The problem: The lines of the records that include "image" should all be copied.

Data for this exercise:
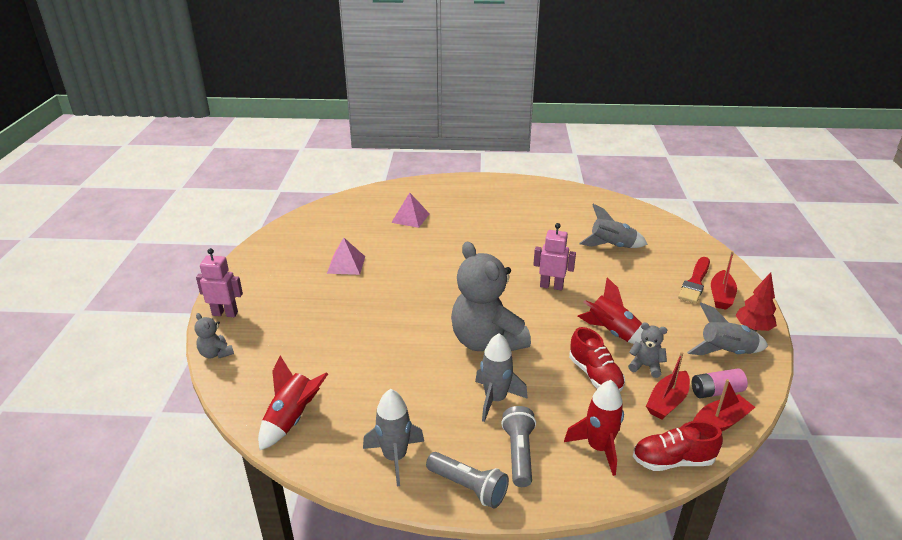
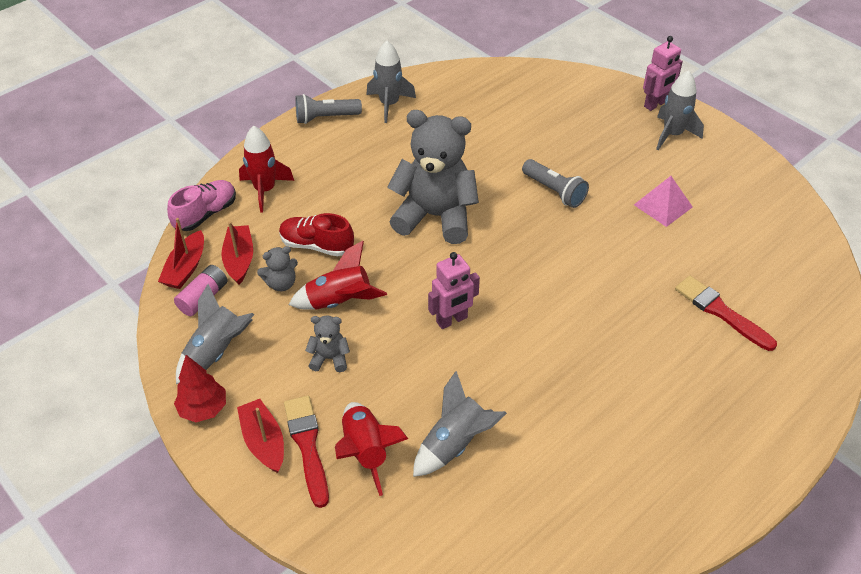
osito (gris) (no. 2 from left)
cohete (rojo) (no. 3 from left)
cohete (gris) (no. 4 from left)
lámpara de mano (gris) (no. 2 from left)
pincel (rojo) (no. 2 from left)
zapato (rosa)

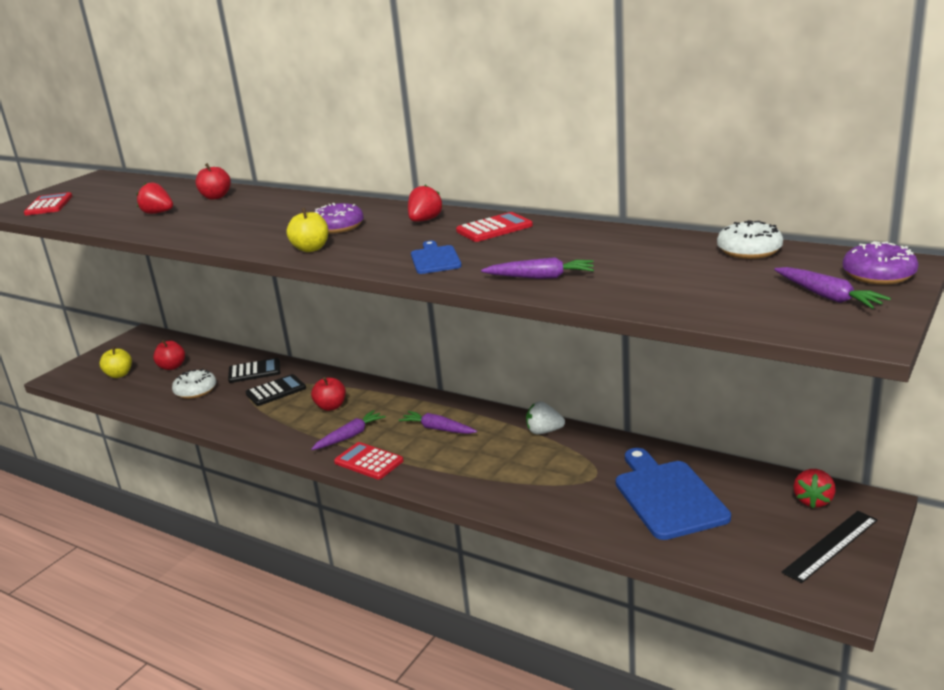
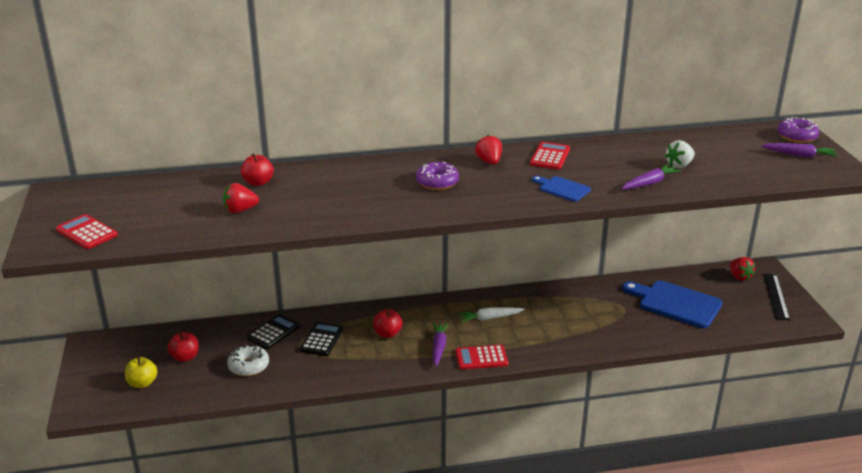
manzana (amarillo) (no. 2 from left in the first image)
rosquilla (blanco) (no. 2 from left in the first image)
fresa (blanco)
zanahoria (blanco)

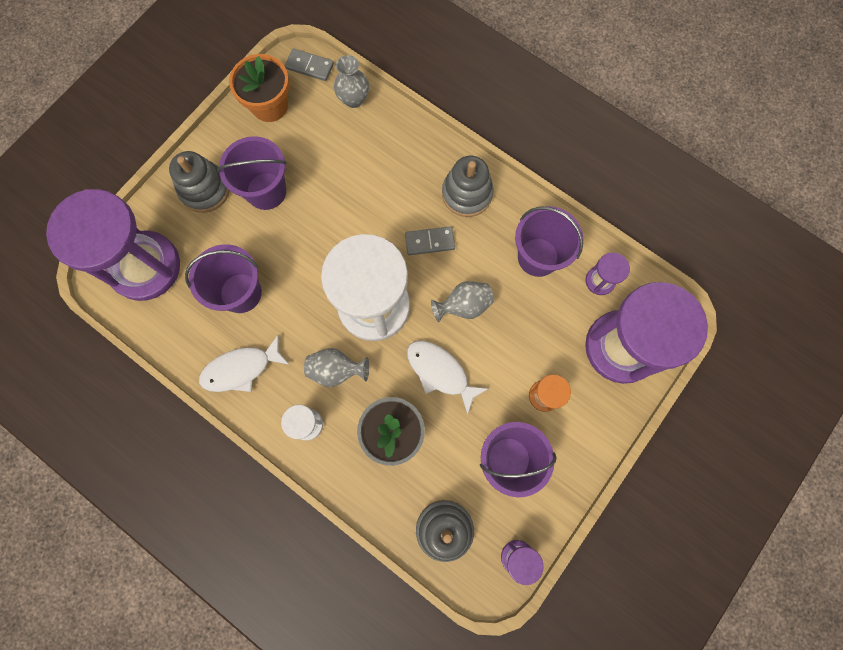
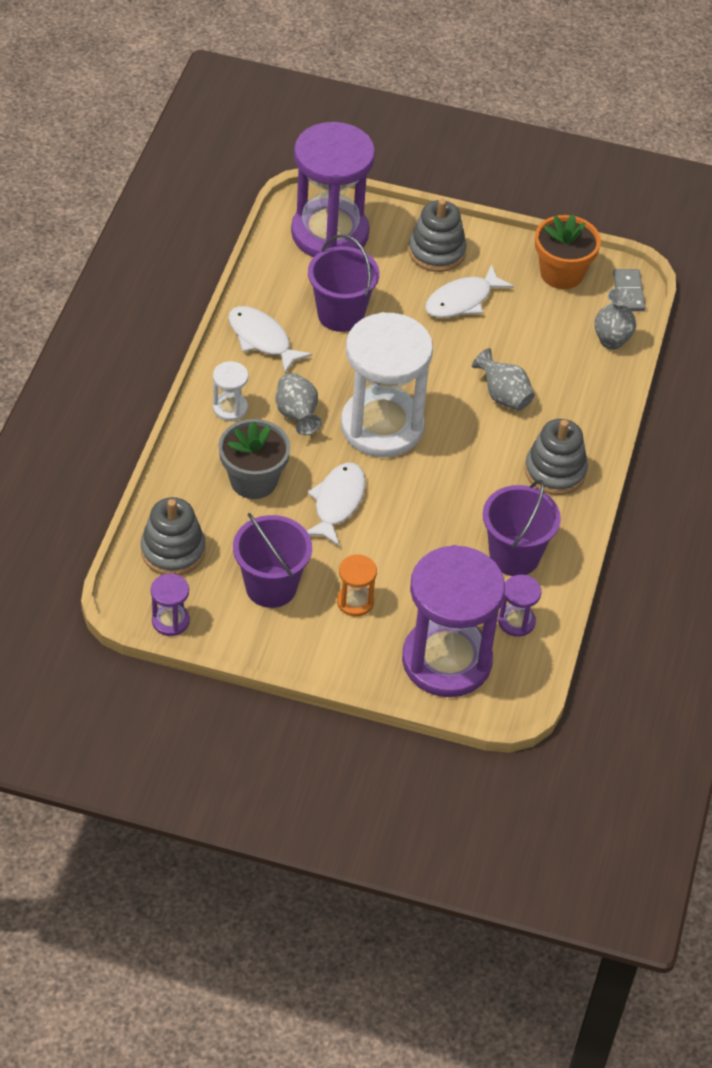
ficha de dominó (gris) (no. 2 from left in the first image)
florero (gris) (no. 2 from left)
pez (blanco) (no. 3 from left)

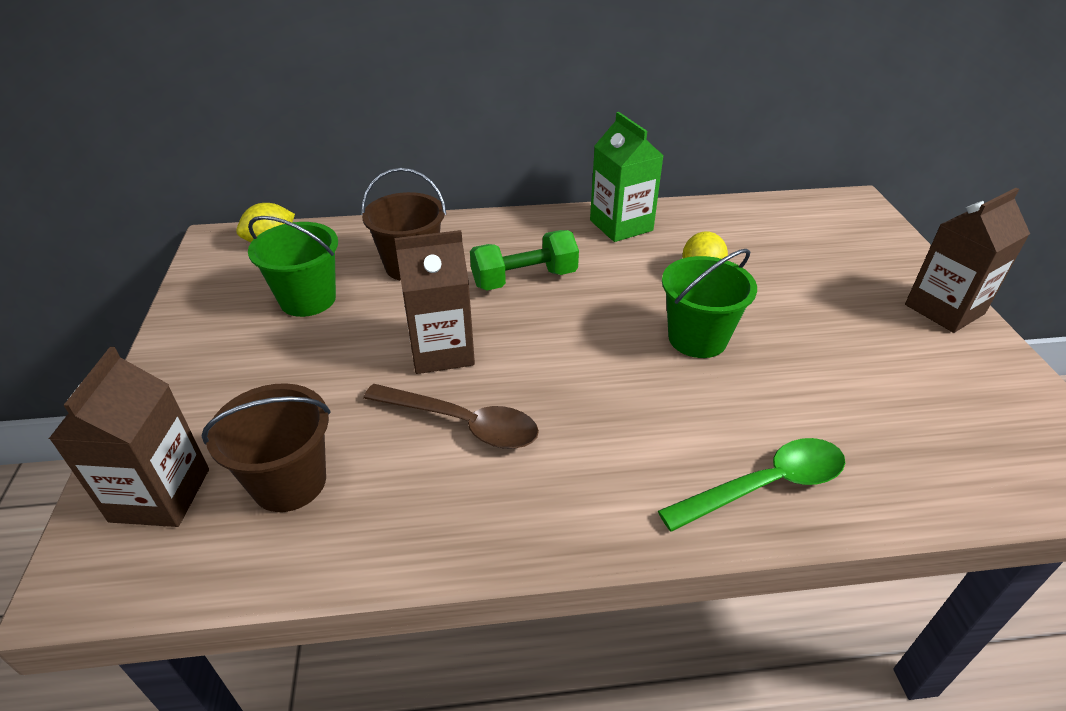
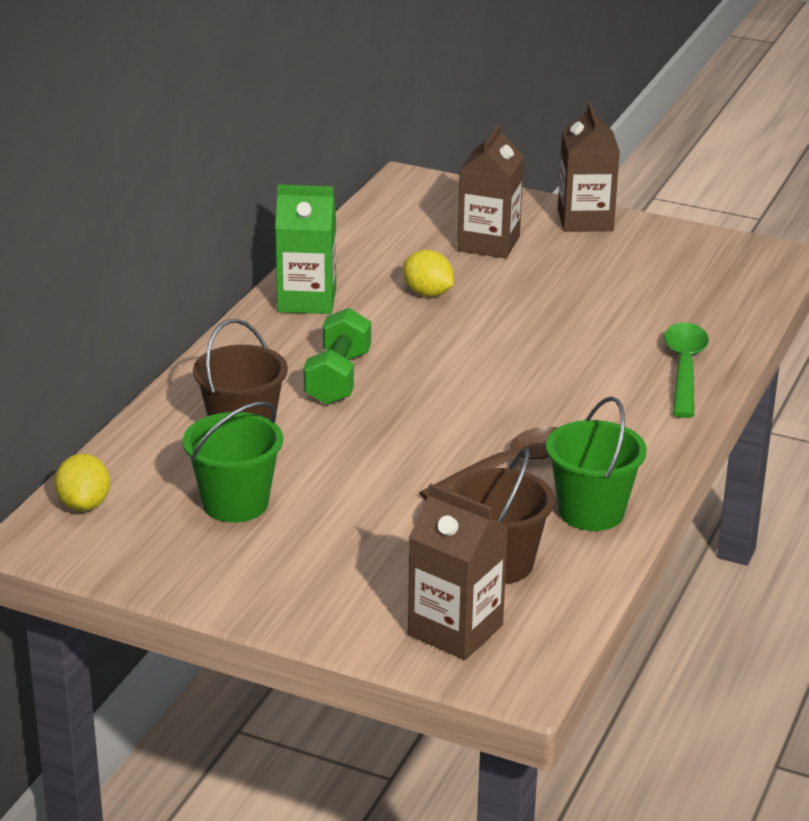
cartón de leche (marrón) (no. 2 from left)
balde (verde) (no. 2 from left)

Task response:
manzana (amarillo) (no. 2 from left in the first image)
rosquilla (blanco) (no. 2 from left in the first image)
ficha de dominó (gris) (no. 2 from left in the first image)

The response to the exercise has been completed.